Instructions to follow ▸
From the data, copy out every line in which the word "right" appears.

Records for the task ▸
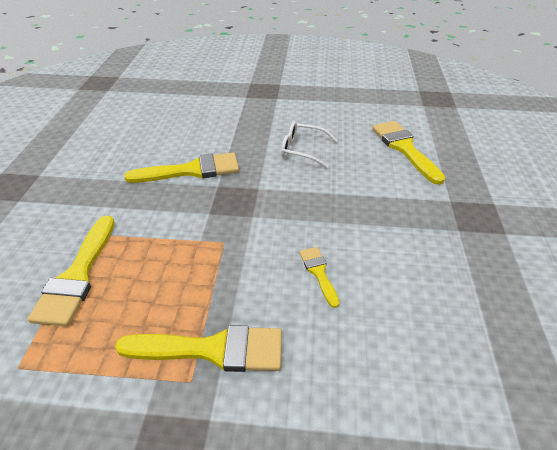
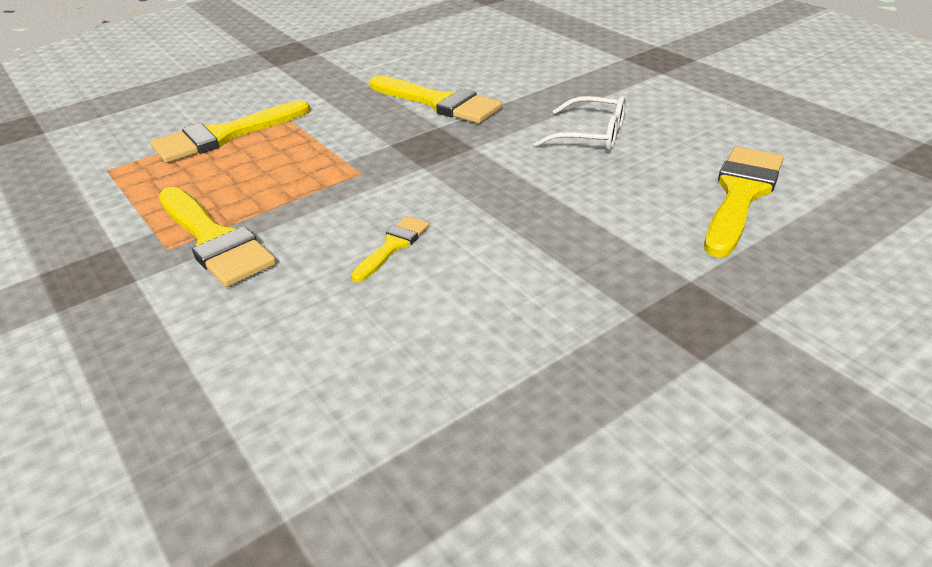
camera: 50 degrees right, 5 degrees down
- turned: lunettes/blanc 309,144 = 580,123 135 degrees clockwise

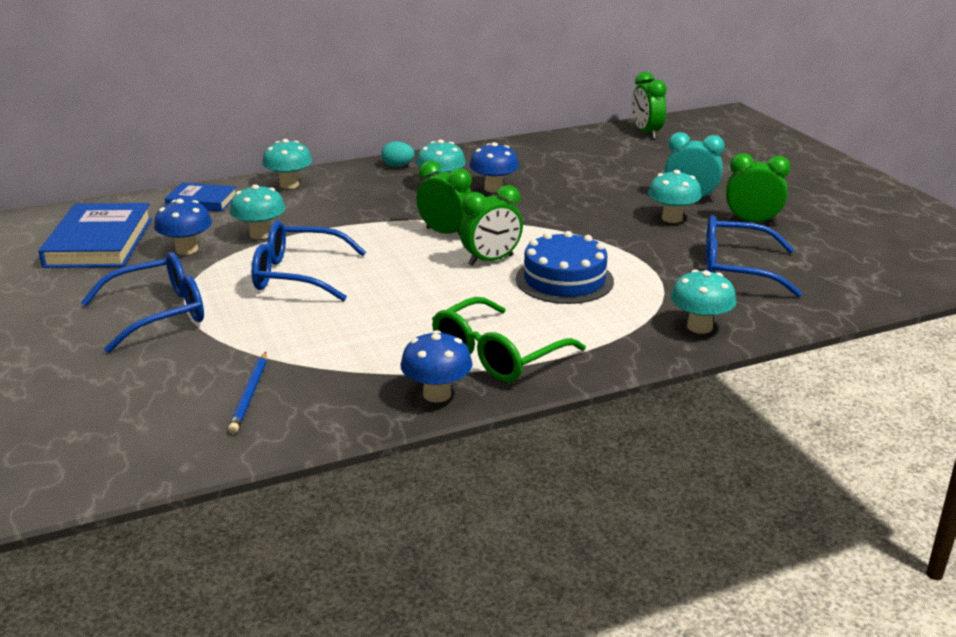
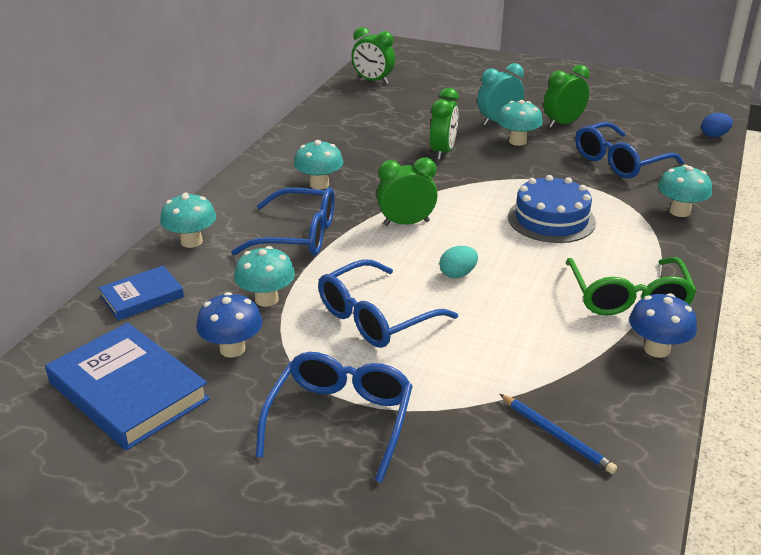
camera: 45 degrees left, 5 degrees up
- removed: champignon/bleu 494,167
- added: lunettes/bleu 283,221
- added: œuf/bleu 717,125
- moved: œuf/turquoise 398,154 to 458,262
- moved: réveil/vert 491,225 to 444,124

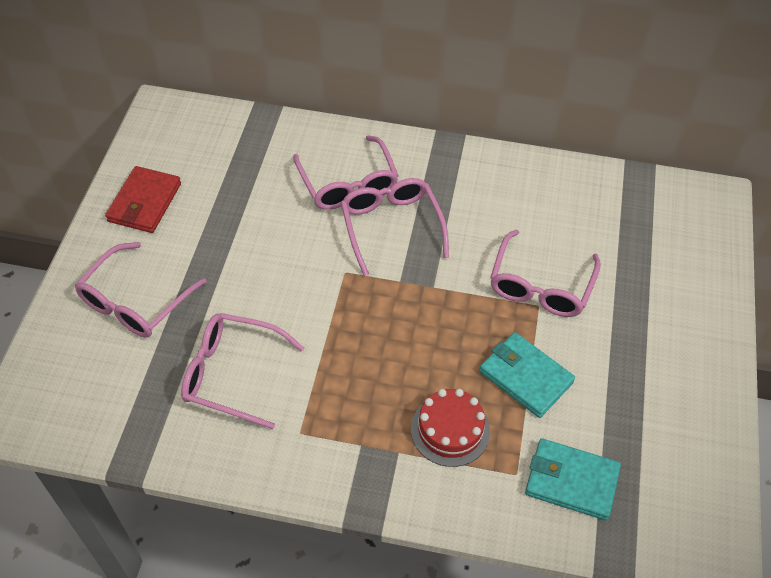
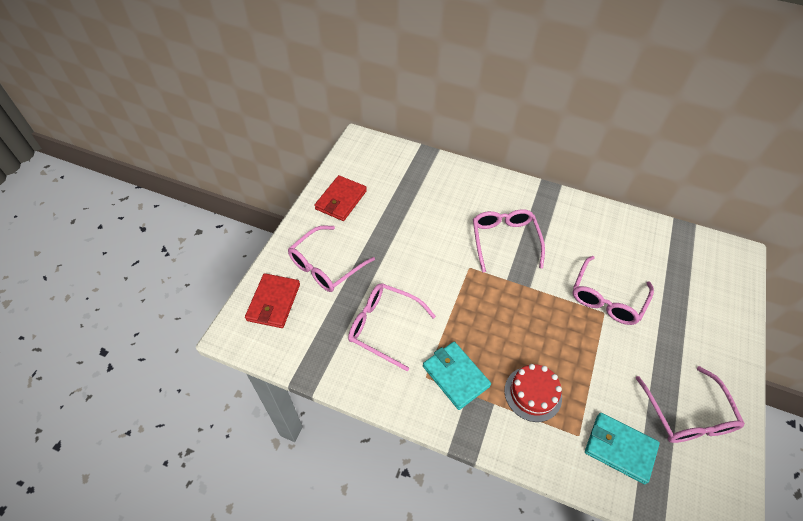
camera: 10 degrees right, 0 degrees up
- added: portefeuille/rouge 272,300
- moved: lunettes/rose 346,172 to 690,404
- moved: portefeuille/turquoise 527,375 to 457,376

Solution below ▸
camera: 50 degrees right, 5 degrees down
camera: 10 degrees right, 0 degrees up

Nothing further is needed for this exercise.